* _EXTRACTED INFORMATION_
* * * *

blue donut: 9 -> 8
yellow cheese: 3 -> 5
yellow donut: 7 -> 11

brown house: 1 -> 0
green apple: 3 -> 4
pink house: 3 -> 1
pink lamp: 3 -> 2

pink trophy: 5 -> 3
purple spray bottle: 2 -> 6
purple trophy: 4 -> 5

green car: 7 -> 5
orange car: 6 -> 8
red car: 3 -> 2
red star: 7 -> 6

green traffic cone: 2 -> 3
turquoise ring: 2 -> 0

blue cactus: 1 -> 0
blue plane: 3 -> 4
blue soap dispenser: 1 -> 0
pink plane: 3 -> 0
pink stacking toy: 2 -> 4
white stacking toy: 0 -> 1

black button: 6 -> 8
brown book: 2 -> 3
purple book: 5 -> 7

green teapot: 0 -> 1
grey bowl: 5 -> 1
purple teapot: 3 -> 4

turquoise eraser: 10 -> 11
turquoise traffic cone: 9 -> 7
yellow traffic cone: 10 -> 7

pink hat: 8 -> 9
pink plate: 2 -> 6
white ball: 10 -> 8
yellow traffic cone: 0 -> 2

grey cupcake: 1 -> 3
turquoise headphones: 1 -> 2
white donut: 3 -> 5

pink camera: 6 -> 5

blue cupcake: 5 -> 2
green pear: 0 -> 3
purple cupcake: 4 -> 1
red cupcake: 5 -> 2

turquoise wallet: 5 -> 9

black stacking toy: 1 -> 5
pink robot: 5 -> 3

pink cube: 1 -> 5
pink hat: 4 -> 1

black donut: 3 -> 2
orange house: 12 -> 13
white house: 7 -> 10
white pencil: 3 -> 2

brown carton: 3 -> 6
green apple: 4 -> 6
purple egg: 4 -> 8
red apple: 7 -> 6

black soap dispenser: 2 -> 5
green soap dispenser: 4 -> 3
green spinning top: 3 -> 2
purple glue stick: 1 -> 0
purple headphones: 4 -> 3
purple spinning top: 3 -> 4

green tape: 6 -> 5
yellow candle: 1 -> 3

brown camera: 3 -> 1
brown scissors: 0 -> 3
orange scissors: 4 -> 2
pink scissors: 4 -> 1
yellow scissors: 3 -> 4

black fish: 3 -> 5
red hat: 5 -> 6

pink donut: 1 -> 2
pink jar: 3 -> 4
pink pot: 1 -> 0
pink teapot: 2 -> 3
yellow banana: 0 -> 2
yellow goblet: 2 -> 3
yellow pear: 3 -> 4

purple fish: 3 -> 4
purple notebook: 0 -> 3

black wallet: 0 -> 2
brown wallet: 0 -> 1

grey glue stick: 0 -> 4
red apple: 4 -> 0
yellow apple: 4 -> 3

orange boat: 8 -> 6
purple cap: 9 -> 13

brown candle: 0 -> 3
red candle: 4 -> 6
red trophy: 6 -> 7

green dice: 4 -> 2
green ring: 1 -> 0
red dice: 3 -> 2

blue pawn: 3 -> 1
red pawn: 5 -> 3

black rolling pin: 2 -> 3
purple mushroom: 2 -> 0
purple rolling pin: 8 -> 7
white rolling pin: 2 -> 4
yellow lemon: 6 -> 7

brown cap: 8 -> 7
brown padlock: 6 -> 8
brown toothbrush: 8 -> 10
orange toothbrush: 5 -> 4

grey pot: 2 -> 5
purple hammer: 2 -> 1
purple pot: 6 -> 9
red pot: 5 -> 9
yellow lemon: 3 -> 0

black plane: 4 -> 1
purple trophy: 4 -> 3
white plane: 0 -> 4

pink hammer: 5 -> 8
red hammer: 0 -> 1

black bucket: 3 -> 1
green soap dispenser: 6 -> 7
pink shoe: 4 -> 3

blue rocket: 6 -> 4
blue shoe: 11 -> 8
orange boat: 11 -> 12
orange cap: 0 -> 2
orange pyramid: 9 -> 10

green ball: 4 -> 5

* * * *

* _TASK OBJECTIVE_
Each entry above should be retyped exactly, with nothing missed.

* _PROBLEM SOLUTION_
blue donut: 9 -> 8
yellow cheese: 3 -> 5
yellow donut: 7 -> 11

brown house: 1 -> 0
green apple: 3 -> 4
pink house: 3 -> 1
pink lamp: 3 -> 2

pink trophy: 5 -> 3
purple spray bottle: 2 -> 6
purple trophy: 4 -> 5

green car: 7 -> 5
orange car: 6 -> 8
red car: 3 -> 2
red star: 7 -> 6

green traffic cone: 2 -> 3
turquoise ring: 2 -> 0

blue cactus: 1 -> 0
blue plane: 3 -> 4
blue soap dispenser: 1 -> 0
pink plane: 3 -> 0
pink stacking toy: 2 -> 4
white stacking toy: 0 -> 1

black button: 6 -> 8
brown book: 2 -> 3
purple book: 5 -> 7

green teapot: 0 -> 1
grey bowl: 5 -> 1
purple teapot: 3 -> 4

turquoise eraser: 10 -> 11
turquoise traffic cone: 9 -> 7
yellow traffic cone: 10 -> 7

pink hat: 8 -> 9
pink plate: 2 -> 6
white ball: 10 -> 8
yellow traffic cone: 0 -> 2

grey cupcake: 1 -> 3
turquoise headphones: 1 -> 2
white donut: 3 -> 5

pink camera: 6 -> 5

blue cupcake: 5 -> 2
green pear: 0 -> 3
purple cupcake: 4 -> 1
red cupcake: 5 -> 2

turquoise wallet: 5 -> 9

black stacking toy: 1 -> 5
pink robot: 5 -> 3

pink cube: 1 -> 5
pink hat: 4 -> 1

black donut: 3 -> 2
orange house: 12 -> 13
white house: 7 -> 10
white pencil: 3 -> 2

brown carton: 3 -> 6
green apple: 4 -> 6
purple egg: 4 -> 8
red apple: 7 -> 6

black soap dispenser: 2 -> 5
green soap dispenser: 4 -> 3
green spinning top: 3 -> 2
purple glue stick: 1 -> 0
purple headphones: 4 -> 3
purple spinning top: 3 -> 4

green tape: 6 -> 5
yellow candle: 1 -> 3

brown camera: 3 -> 1
brown scissors: 0 -> 3
orange scissors: 4 -> 2
pink scissors: 4 -> 1
yellow scissors: 3 -> 4

black fish: 3 -> 5
red hat: 5 -> 6

pink donut: 1 -> 2
pink jar: 3 -> 4
pink pot: 1 -> 0
pink teapot: 2 -> 3
yellow banana: 0 -> 2
yellow goblet: 2 -> 3
yellow pear: 3 -> 4

purple fish: 3 -> 4
purple notebook: 0 -> 3

black wallet: 0 -> 2
brown wallet: 0 -> 1

grey glue stick: 0 -> 4
red apple: 4 -> 0
yellow apple: 4 -> 3

orange boat: 8 -> 6
purple cap: 9 -> 13

brown candle: 0 -> 3
red candle: 4 -> 6
red trophy: 6 -> 7

green dice: 4 -> 2
green ring: 1 -> 0
red dice: 3 -> 2

blue pawn: 3 -> 1
red pawn: 5 -> 3

black rolling pin: 2 -> 3
purple mushroom: 2 -> 0
purple rolling pin: 8 -> 7
white rolling pin: 2 -> 4
yellow lemon: 6 -> 7

brown cap: 8 -> 7
brown padlock: 6 -> 8
brown toothbrush: 8 -> 10
orange toothbrush: 5 -> 4

grey pot: 2 -> 5
purple hammer: 2 -> 1
purple pot: 6 -> 9
red pot: 5 -> 9
yellow lemon: 3 -> 0

black plane: 4 -> 1
purple trophy: 4 -> 3
white plane: 0 -> 4

pink hammer: 5 -> 8
red hammer: 0 -> 1

black bucket: 3 -> 1
green soap dispenser: 6 -> 7
pink shoe: 4 -> 3

blue rocket: 6 -> 4
blue shoe: 11 -> 8
orange boat: 11 -> 12
orange cap: 0 -> 2
orange pyramid: 9 -> 10

green ball: 4 -> 5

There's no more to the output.